__PROVIDED MATERIAL__:
------------------------

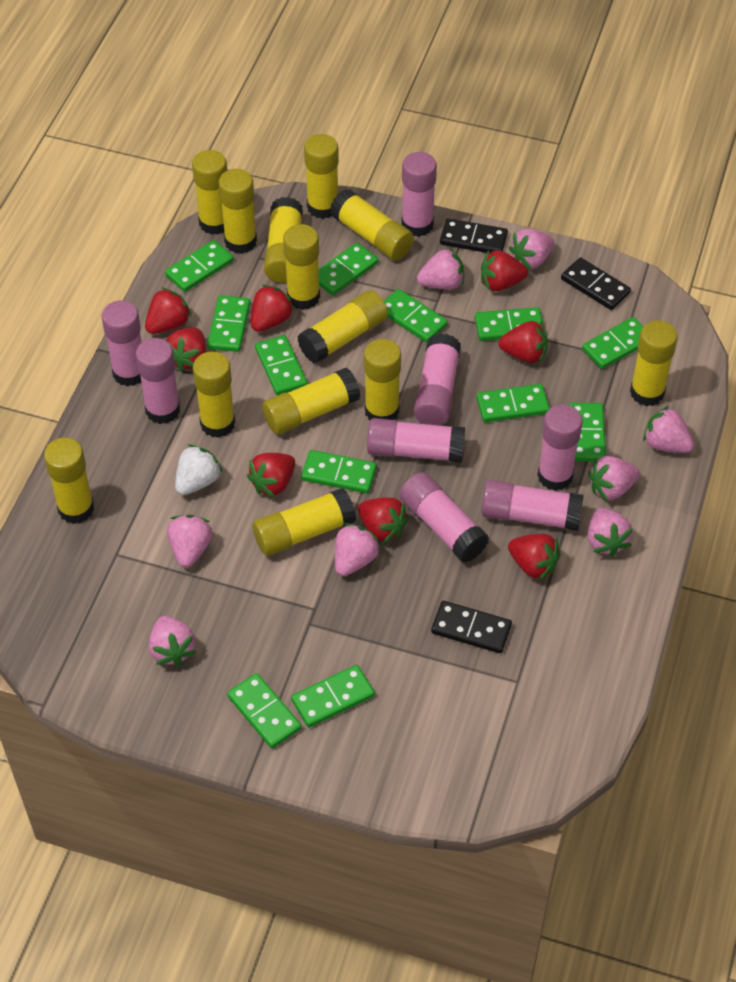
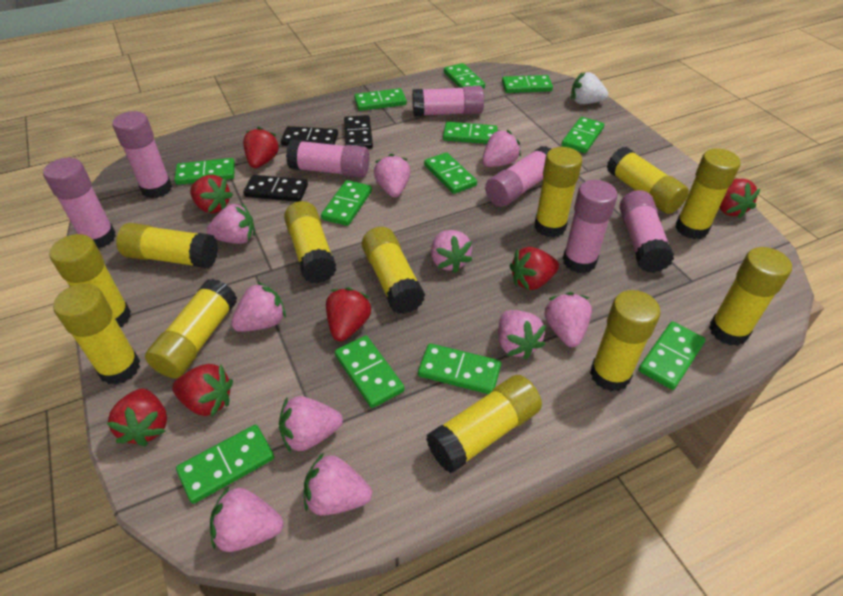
pink glue stick: 8 -> 7
pink strawberry: 8 -> 10
red strawberry: 8 -> 7
yellow glue stick: 13 -> 12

------------------------

__THE TASK__: In the listing above, the line containing "pink strawberry: 8 -> 10" and all lines after it are to be restated word for word.

__REPLY TO THE TASK__:
pink strawberry: 8 -> 10
red strawberry: 8 -> 7
yellow glue stick: 13 -> 12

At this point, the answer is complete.